▶ [INSTRUCTIONS TO FOLLOW] From the records below, transcribe exactly the lines that begin at the line with "script3.csv: [1121,563,1141,589] ->" and end at the line with "network.html: [1191,566,1212,592] ->", both included.

STUDY MATERIAL below:

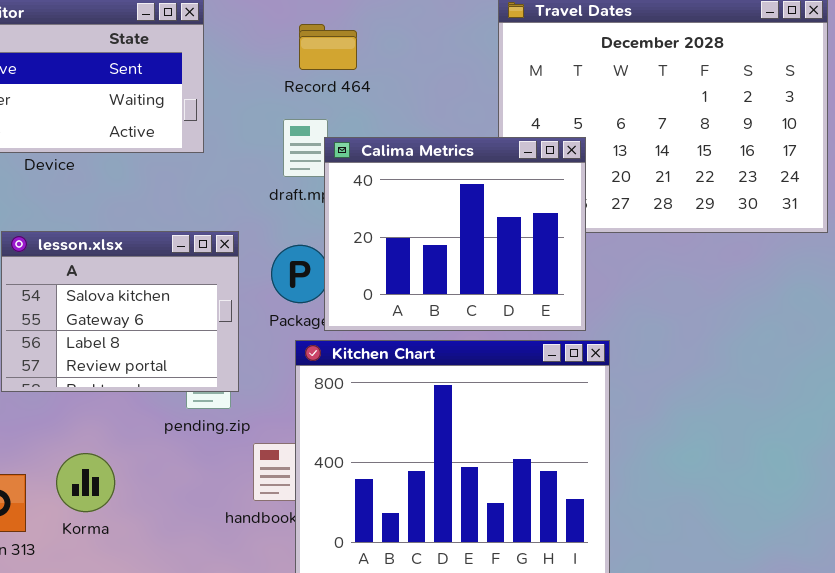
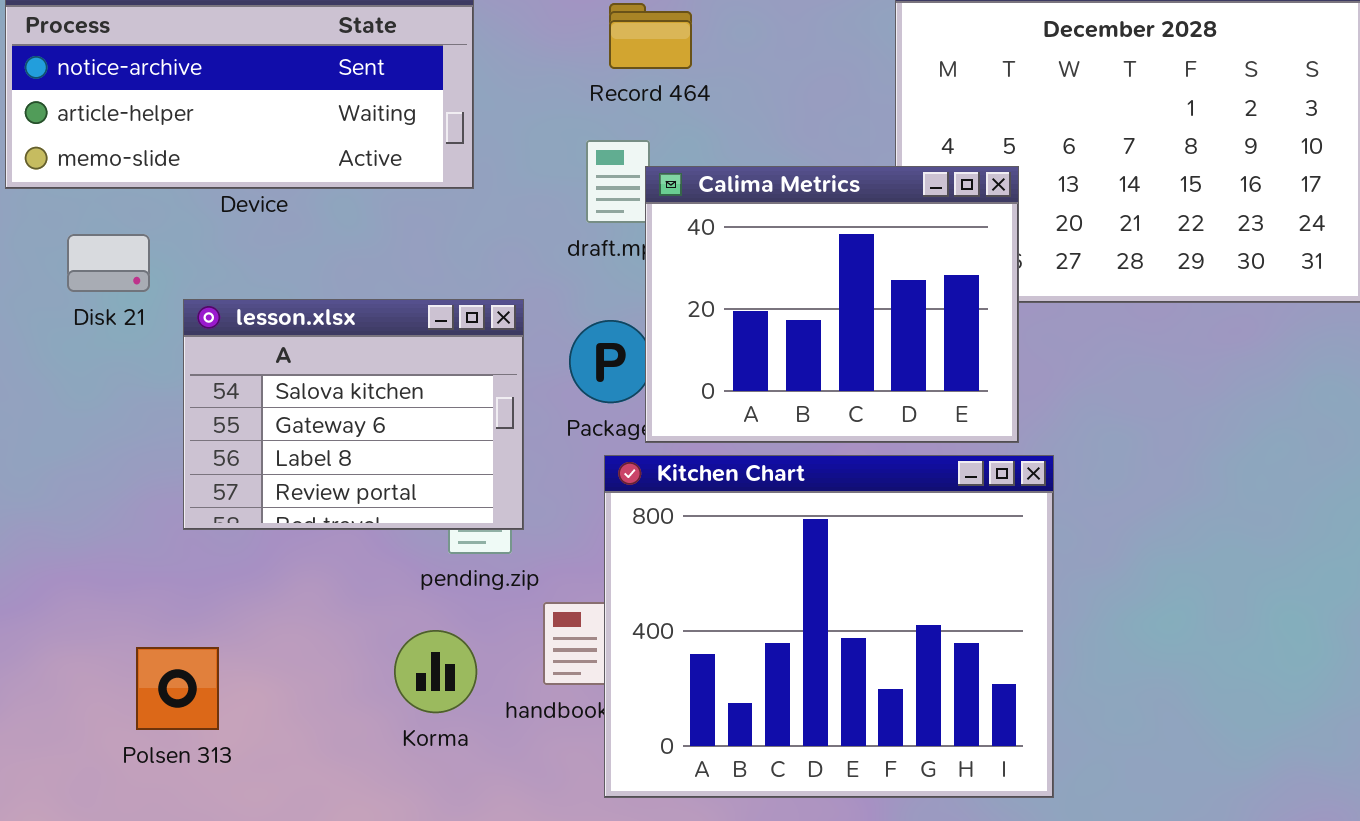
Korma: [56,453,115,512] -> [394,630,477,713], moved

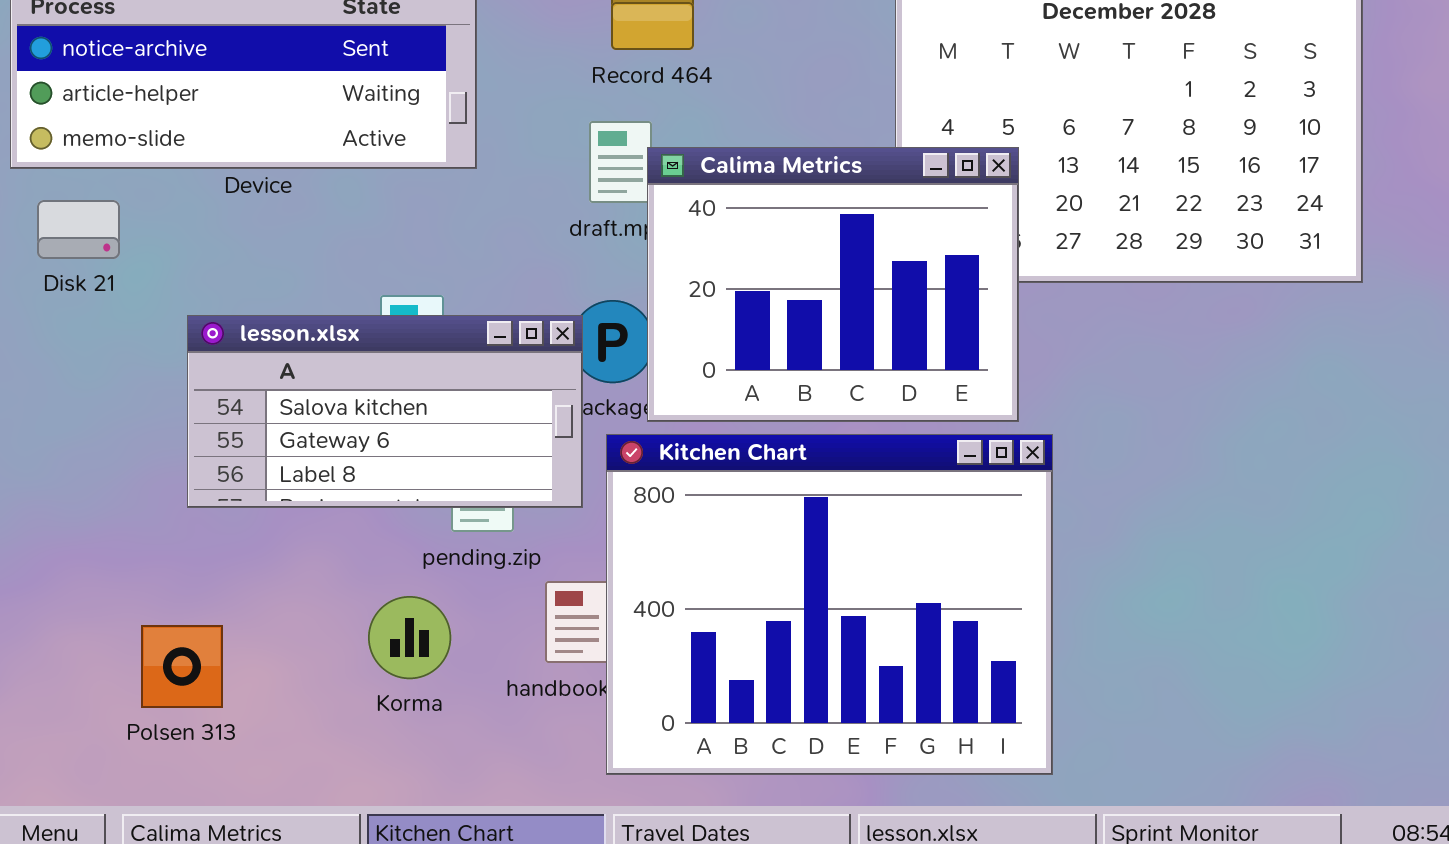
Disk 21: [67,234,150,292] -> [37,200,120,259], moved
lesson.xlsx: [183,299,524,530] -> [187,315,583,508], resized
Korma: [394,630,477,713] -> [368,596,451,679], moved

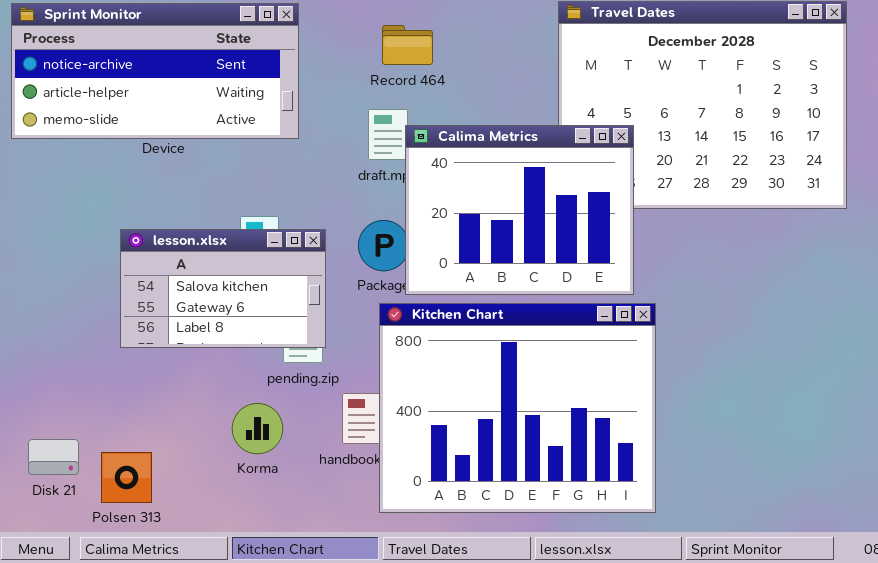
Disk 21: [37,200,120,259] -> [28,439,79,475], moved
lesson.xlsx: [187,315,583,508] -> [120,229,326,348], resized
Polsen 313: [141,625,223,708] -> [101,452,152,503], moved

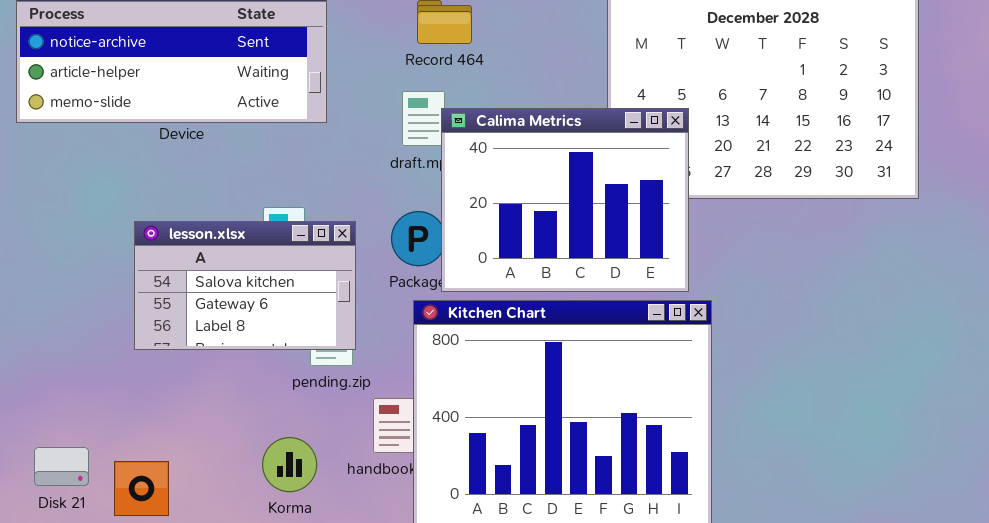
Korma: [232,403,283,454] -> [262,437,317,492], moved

End of STUDY MATERIAL.
STUDY MATERIAL below:

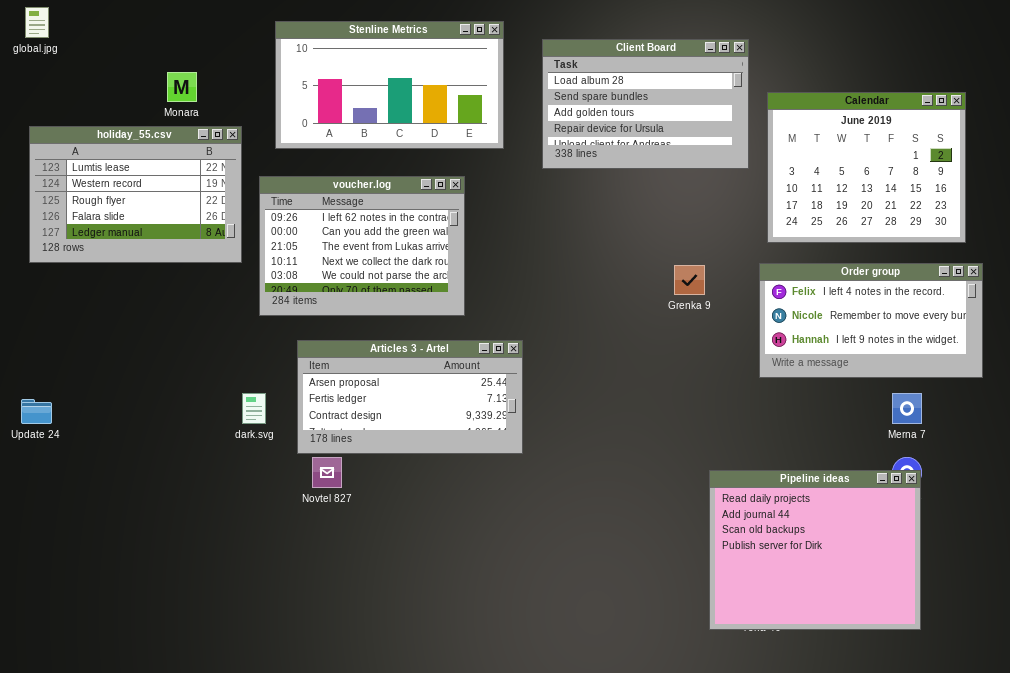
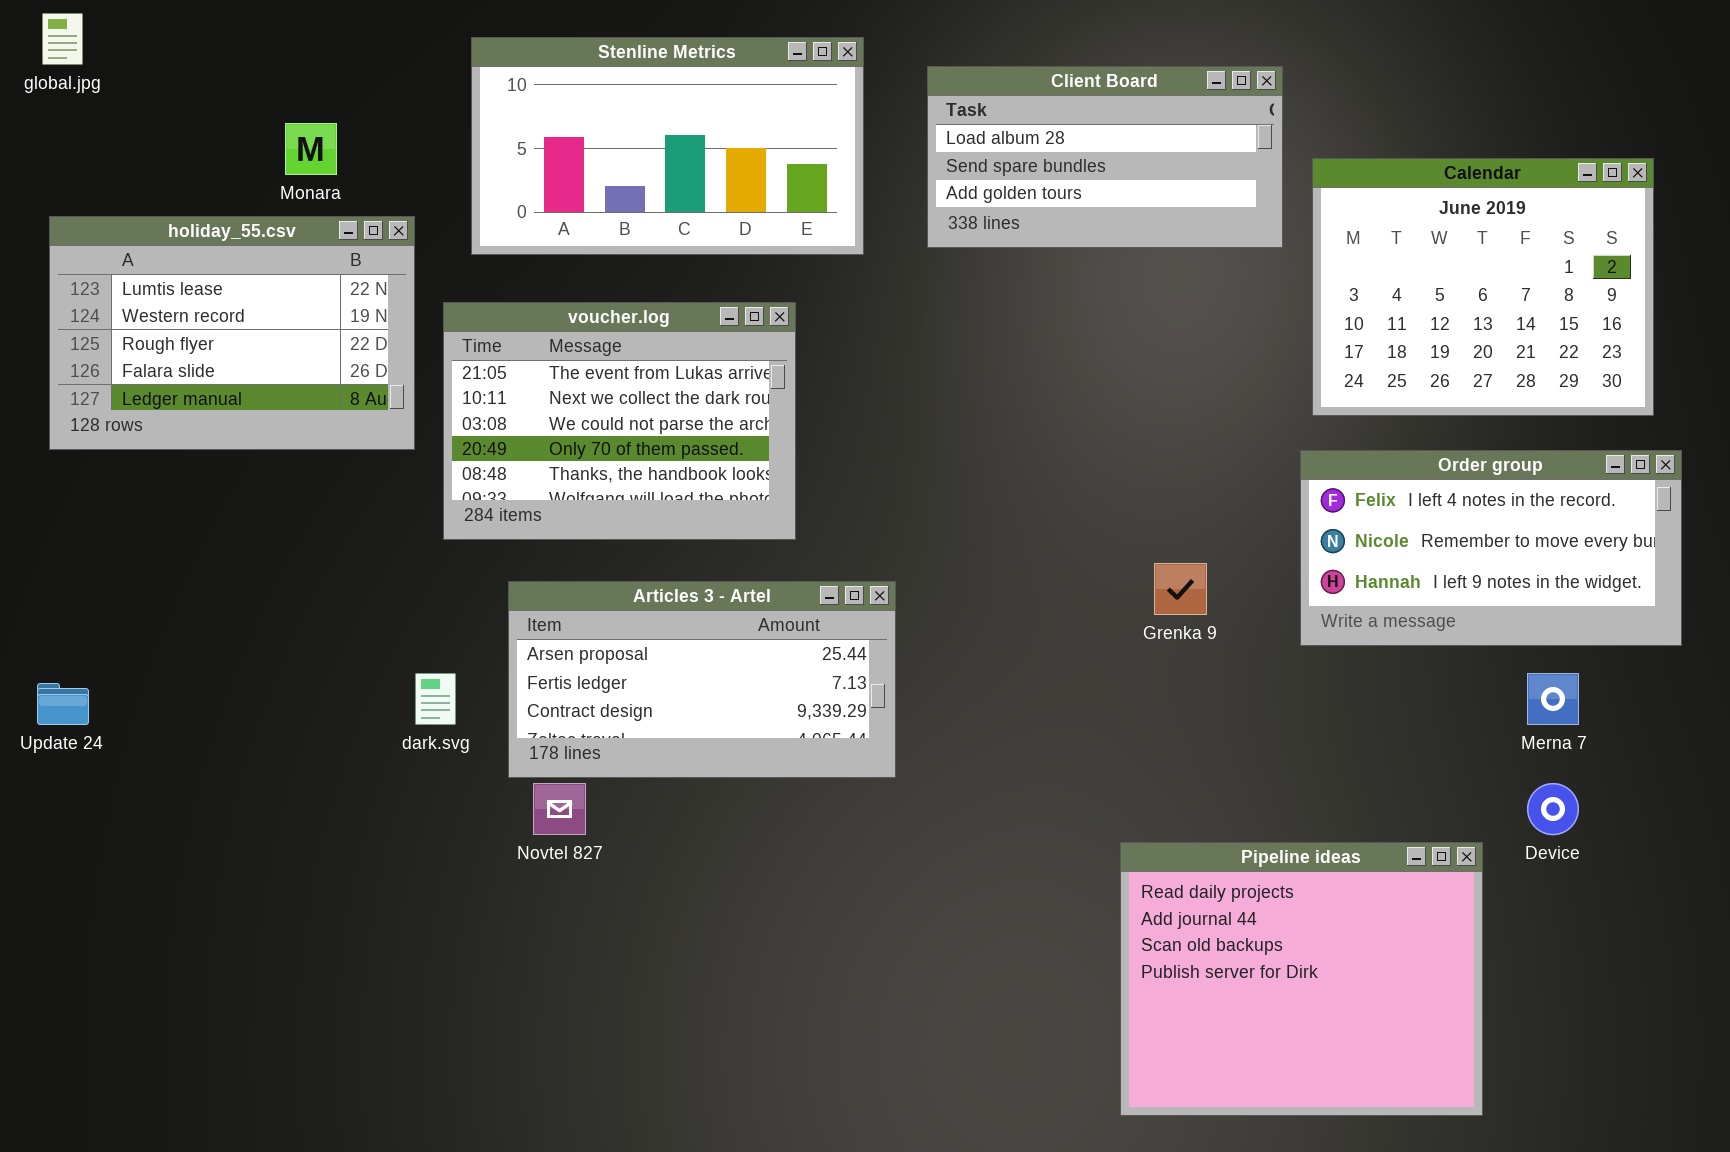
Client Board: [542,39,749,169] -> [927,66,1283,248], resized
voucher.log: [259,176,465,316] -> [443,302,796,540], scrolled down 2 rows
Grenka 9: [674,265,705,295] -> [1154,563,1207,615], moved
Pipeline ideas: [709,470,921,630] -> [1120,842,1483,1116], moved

End of STUDY MATERIAL.
STUDY MATERIAL below:

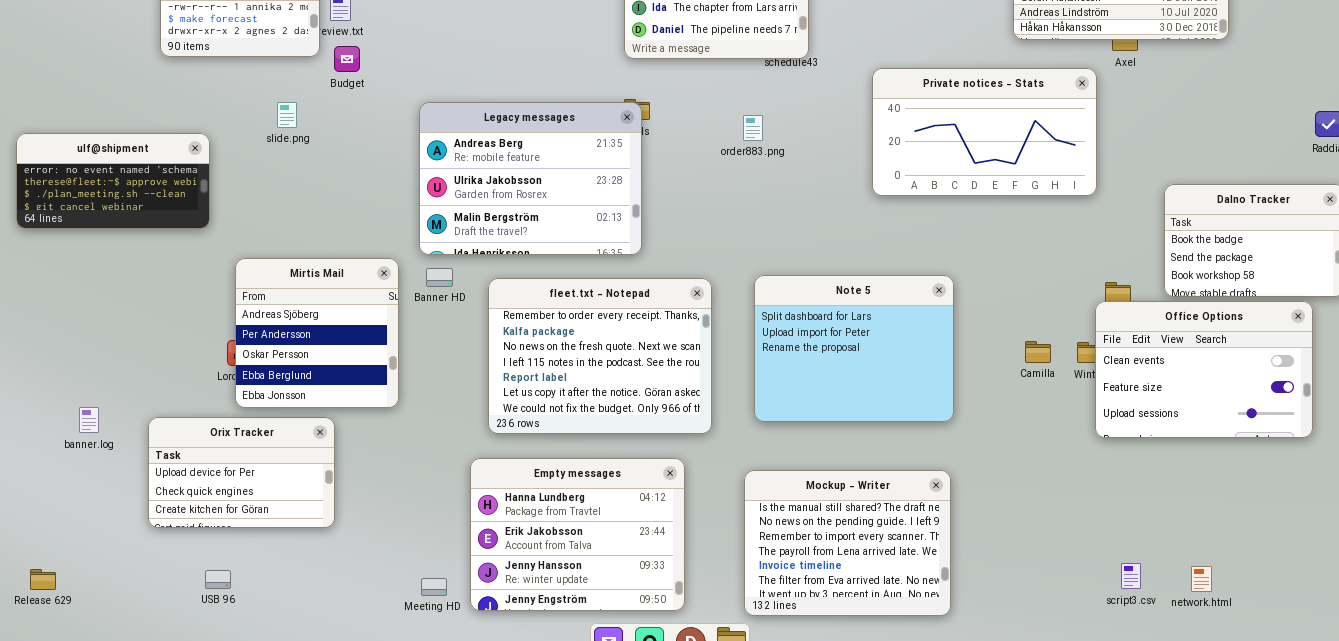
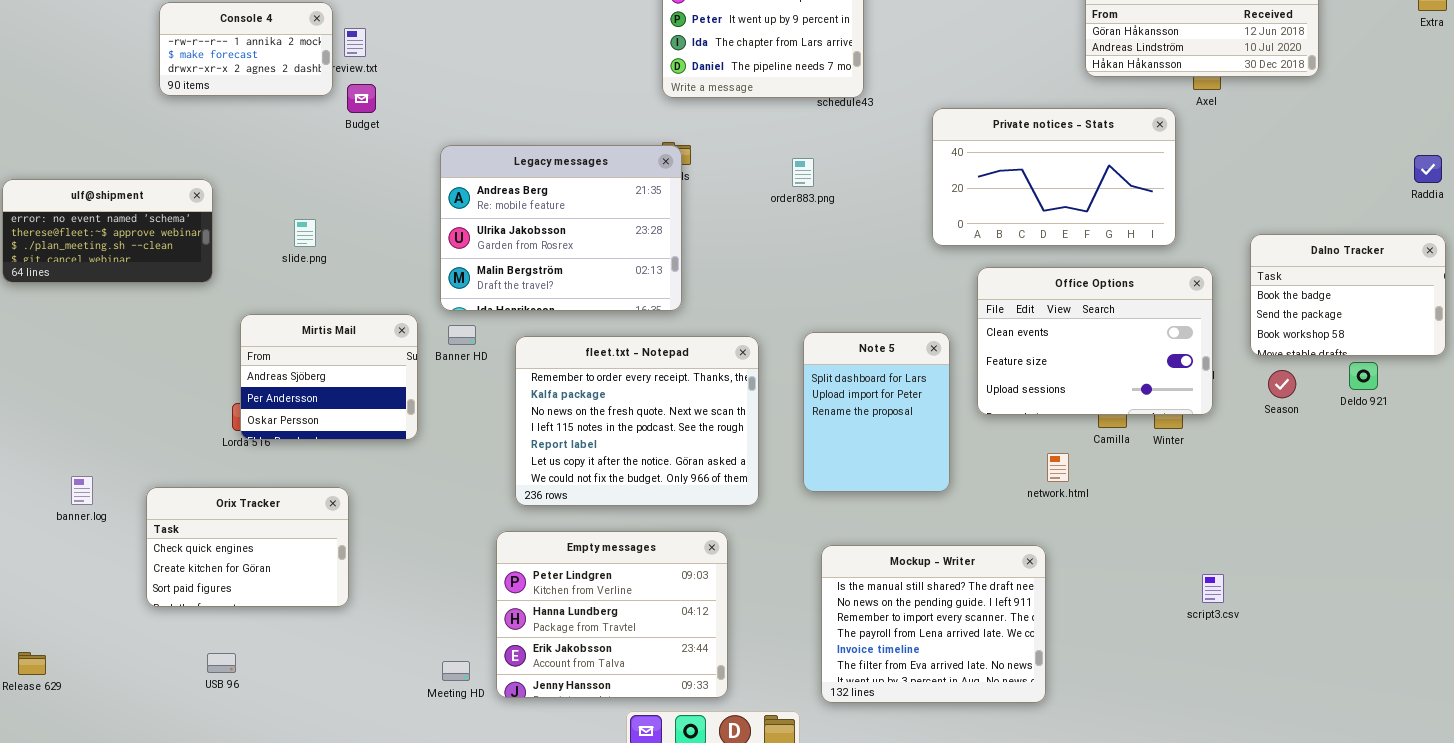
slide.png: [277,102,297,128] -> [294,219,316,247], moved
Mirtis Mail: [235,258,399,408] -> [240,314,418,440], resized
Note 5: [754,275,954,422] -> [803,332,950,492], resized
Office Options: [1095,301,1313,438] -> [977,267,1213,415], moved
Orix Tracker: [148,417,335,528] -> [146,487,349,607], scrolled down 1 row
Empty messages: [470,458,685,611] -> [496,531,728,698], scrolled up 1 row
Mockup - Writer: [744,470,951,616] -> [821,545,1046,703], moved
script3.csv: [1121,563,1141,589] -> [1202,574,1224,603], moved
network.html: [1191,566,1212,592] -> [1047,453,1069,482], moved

End of STUDY MATERIAL.

▶ [ANSWER TO THIS TASK]
script3.csv: [1121,563,1141,589] -> [1202,574,1224,603], moved
network.html: [1191,566,1212,592] -> [1047,453,1069,482], moved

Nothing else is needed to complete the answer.